- Problem requirements
Your job with the data below is to output exactly the lines from the one holding "camera: 145 degrees right, 0 degrees up" down to the one holding "(479, 170) = (721, 186): purple pan -> none", both included, and no others.

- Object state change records
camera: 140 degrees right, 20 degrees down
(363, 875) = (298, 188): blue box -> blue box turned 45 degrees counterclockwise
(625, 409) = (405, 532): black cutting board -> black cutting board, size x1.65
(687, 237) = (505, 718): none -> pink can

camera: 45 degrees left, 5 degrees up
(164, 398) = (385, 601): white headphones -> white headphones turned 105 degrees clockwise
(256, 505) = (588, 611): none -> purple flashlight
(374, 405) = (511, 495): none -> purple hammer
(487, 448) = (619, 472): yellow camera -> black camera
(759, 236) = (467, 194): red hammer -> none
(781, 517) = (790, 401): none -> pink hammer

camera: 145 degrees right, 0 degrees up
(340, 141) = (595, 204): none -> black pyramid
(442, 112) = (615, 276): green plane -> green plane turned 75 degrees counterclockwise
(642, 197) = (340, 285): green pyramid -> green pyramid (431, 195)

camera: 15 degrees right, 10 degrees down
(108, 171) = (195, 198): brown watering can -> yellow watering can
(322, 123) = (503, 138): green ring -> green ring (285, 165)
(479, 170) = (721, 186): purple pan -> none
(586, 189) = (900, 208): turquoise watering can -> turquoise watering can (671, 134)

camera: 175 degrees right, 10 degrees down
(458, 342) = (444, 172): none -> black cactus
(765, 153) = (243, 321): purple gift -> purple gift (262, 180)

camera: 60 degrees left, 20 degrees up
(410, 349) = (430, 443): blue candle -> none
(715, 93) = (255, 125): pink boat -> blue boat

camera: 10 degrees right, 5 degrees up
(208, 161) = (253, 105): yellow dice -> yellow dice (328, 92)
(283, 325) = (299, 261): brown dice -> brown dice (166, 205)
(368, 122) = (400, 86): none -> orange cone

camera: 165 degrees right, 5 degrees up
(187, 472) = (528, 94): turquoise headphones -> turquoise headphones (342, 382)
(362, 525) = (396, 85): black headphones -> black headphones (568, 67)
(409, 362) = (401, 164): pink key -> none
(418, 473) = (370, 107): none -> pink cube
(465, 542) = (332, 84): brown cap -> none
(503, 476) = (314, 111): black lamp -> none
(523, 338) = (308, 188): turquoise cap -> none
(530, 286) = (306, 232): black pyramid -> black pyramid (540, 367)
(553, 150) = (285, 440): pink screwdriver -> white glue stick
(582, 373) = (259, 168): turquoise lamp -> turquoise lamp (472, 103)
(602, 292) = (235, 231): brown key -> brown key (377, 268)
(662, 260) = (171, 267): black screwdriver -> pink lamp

- Task answer
camera: 145 degrees right, 0 degrees up
(340, 141) = (595, 204): none -> black pyramid
(442, 112) = (615, 276): green plane -> green plane turned 75 degrees counterclockwise
(642, 197) = (340, 285): green pyramid -> green pyramid (431, 195)

camera: 15 degrees right, 10 degrees down
(108, 171) = (195, 198): brown watering can -> yellow watering can
(322, 123) = (503, 138): green ring -> green ring (285, 165)
(479, 170) = (721, 186): purple pan -> none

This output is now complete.